(Before-and-after object lists)
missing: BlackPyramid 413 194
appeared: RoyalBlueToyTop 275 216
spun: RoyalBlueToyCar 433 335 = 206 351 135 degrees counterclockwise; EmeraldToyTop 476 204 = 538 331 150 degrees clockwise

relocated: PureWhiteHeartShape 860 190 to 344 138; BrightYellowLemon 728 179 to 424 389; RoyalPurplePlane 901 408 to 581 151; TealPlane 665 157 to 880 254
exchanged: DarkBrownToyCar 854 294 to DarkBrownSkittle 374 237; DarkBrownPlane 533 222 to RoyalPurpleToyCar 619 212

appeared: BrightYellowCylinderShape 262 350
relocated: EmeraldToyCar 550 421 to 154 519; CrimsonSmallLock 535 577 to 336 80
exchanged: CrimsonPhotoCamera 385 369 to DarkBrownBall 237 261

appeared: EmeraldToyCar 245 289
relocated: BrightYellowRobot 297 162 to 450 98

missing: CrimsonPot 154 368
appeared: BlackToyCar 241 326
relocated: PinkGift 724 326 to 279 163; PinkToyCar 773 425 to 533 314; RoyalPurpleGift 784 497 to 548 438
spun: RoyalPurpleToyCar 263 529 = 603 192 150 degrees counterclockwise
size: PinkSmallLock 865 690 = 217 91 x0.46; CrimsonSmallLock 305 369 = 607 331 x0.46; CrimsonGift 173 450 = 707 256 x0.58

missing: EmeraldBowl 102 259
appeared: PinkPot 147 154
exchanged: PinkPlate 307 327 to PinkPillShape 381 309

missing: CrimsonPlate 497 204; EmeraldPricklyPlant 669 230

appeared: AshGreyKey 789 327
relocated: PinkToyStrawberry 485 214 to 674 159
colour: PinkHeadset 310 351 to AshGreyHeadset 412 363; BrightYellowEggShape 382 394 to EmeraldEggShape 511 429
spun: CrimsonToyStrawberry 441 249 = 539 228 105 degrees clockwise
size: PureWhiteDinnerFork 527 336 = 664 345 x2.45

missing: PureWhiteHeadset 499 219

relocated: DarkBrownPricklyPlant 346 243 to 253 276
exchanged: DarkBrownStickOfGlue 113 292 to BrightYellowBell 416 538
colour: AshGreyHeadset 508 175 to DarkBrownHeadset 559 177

*THE PROBLEM*. Exactly as they appear, retype the lines from the start of the records through the line containing "appeared: RoyalBlueToyTop 275 216".

*RESULT FOR THIS TASK*.
missing: BlackPyramid 413 194
appeared: RoyalBlueToyTop 275 216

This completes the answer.